■ TASK INSTRUCTIONS: When you reach the line containing "C8: 220nF (GND, U1/out)" in the entries below, begin reproducing lines exactly, and stop once the line containing "R12: 6.8k (+5V, VC) -> 22k (+5V, VC)" is done.

■ DATA FOR THE TASK:

=== Section Start ===

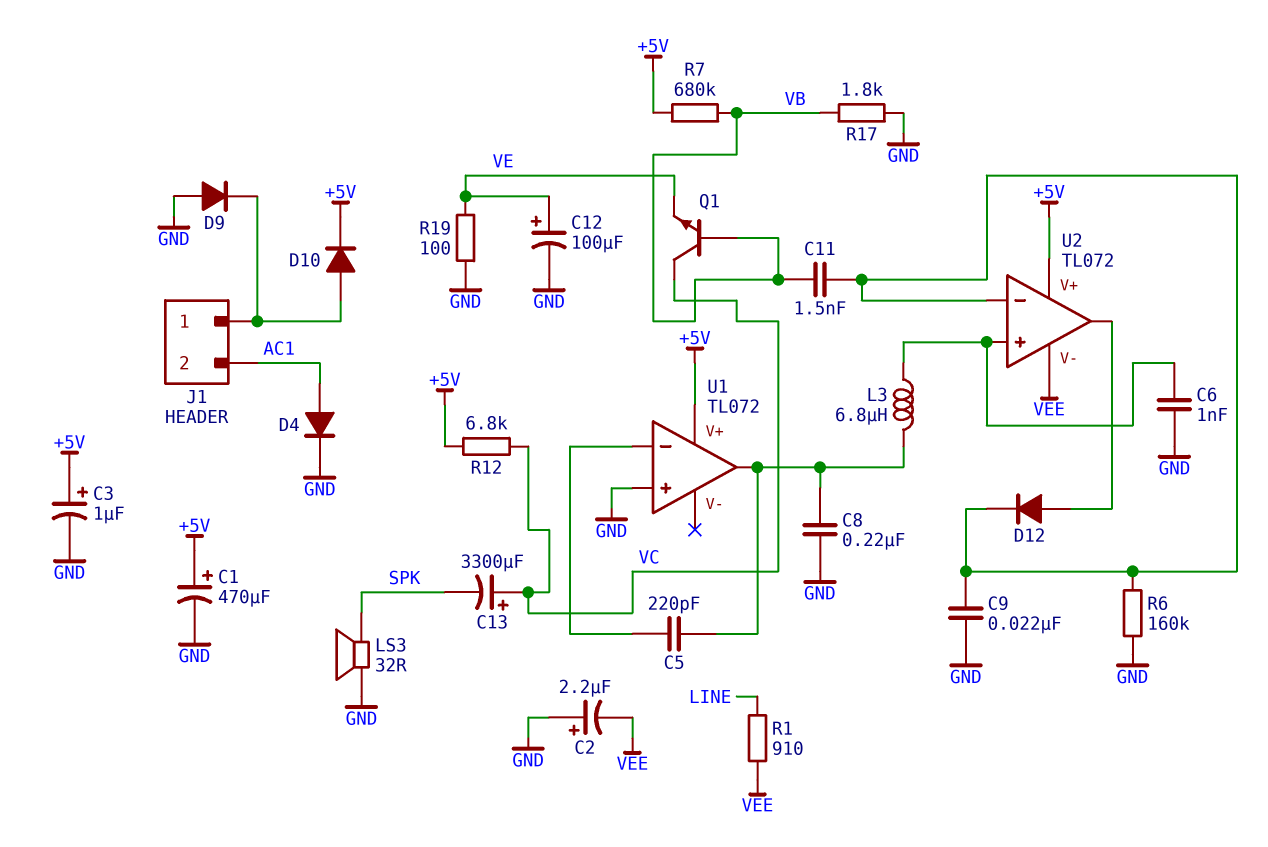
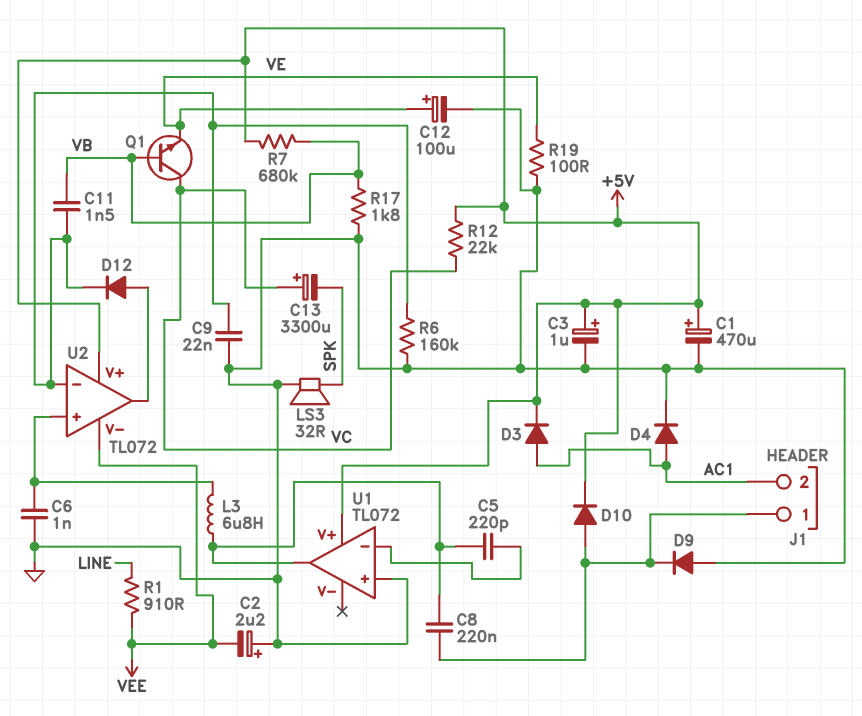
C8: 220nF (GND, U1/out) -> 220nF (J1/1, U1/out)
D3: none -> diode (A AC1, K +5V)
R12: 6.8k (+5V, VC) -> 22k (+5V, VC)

=== Section End ===
=== Section Start ===

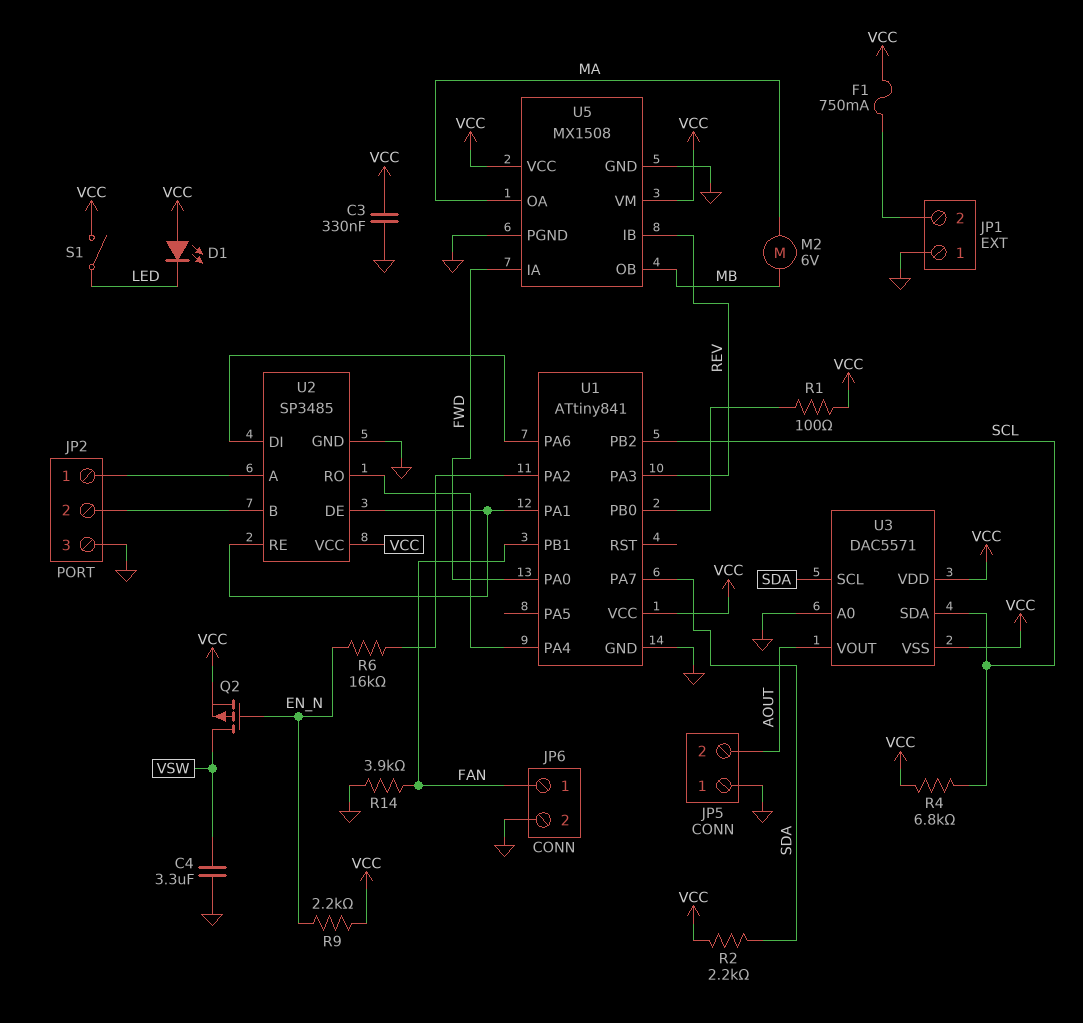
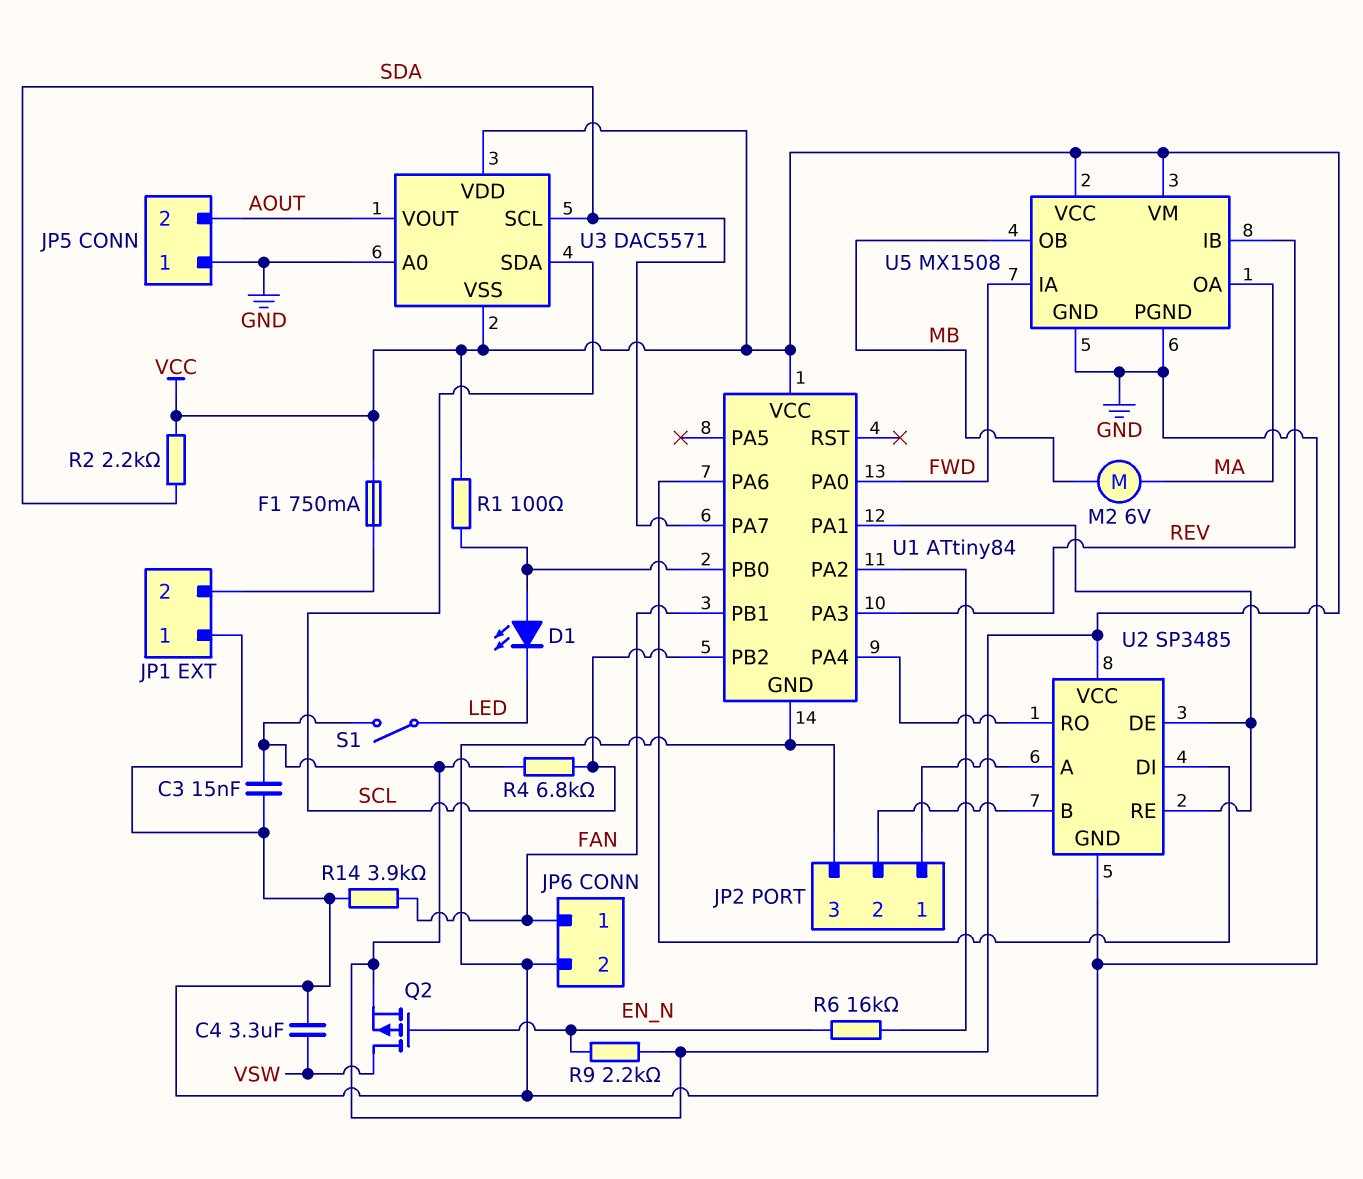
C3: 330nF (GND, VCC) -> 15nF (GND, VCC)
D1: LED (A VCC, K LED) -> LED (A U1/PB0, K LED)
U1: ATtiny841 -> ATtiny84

=== Section End ===

■ OUTPUT OF THE EXERCISE:
C8: 220nF (GND, U1/out) -> 220nF (J1/1, U1/out)
D3: none -> diode (A AC1, K +5V)
R12: 6.8k (+5V, VC) -> 22k (+5V, VC)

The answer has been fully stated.